**EXERCISE OBJECTIVE**
Only lines holding the word "tile" are wanted from the records; copy all of them.

(Data records)
..........
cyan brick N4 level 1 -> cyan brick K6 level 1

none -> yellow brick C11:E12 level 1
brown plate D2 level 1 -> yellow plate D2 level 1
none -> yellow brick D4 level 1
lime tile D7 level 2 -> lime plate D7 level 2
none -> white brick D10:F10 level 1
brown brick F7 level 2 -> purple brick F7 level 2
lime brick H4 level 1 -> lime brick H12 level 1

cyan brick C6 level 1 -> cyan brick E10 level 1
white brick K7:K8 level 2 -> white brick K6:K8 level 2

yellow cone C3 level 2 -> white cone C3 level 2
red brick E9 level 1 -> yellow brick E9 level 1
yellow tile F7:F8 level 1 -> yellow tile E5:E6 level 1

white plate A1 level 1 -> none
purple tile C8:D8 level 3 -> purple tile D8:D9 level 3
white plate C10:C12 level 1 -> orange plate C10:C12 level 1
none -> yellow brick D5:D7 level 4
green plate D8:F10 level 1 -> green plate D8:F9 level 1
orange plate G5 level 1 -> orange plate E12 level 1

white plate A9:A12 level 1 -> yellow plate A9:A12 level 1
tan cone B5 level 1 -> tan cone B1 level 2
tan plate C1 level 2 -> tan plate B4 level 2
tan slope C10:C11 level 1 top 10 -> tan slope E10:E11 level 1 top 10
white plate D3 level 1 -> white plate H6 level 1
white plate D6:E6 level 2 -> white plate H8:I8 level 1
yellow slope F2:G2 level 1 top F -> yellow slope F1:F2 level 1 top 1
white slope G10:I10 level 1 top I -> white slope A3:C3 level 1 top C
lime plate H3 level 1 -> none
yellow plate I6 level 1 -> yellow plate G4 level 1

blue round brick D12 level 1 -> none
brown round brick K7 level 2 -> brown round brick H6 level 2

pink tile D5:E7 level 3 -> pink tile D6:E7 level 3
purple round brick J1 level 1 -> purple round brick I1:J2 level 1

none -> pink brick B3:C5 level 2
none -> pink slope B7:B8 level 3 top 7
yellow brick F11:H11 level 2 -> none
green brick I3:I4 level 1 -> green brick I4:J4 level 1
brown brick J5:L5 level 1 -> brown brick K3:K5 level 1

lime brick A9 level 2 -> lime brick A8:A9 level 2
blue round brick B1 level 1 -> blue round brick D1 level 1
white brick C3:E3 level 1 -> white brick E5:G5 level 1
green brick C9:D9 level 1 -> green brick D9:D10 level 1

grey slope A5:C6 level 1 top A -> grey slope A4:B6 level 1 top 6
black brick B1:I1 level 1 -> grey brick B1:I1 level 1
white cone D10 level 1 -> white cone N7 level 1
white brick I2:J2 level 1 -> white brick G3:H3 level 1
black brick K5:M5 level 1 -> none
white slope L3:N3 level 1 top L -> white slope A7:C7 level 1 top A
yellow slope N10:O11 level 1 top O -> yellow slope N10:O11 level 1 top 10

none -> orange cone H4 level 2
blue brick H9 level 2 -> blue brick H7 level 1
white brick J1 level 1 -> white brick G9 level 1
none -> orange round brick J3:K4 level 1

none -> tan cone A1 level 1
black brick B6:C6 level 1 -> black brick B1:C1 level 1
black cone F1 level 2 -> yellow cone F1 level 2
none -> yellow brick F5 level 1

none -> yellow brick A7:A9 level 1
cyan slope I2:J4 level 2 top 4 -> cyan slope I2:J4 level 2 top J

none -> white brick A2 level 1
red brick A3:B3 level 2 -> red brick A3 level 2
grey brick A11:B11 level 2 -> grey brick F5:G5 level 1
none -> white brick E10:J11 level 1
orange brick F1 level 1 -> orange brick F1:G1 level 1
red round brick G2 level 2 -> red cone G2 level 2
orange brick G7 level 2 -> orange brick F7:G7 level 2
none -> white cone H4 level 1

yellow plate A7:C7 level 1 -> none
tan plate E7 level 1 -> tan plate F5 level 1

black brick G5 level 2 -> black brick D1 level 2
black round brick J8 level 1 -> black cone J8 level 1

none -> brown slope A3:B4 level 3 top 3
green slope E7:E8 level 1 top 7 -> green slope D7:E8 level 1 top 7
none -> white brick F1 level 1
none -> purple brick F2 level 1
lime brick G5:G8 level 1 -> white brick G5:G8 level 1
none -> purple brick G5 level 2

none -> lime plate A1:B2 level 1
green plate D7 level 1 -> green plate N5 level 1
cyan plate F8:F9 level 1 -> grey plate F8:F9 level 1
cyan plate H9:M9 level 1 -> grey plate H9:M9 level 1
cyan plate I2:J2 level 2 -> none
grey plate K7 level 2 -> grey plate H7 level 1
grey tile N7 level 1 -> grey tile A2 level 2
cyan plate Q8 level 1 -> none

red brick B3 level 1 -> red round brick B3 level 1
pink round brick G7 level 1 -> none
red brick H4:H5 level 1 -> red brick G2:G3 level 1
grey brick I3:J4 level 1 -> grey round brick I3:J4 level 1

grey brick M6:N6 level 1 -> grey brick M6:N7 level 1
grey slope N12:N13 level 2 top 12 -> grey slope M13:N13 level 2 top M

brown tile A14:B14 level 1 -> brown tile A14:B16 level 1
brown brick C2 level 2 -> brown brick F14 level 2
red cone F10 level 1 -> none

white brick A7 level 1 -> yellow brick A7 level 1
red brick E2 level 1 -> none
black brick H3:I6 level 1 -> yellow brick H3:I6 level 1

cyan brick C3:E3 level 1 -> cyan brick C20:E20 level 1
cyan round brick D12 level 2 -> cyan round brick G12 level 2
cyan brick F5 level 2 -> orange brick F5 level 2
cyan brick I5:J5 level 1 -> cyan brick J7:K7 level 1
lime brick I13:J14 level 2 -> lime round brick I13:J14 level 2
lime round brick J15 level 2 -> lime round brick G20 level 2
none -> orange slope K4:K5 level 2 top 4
..........
**THE COMPLETED TASK**
lime tile D7 level 2 -> lime plate D7 level 2
yellow tile F7:F8 level 1 -> yellow tile E5:E6 level 1
purple tile C8:D8 level 3 -> purple tile D8:D9 level 3
pink tile D5:E7 level 3 -> pink tile D6:E7 level 3
grey tile N7 level 1 -> grey tile A2 level 2
brown tile A14:B14 level 1 -> brown tile A14:B16 level 1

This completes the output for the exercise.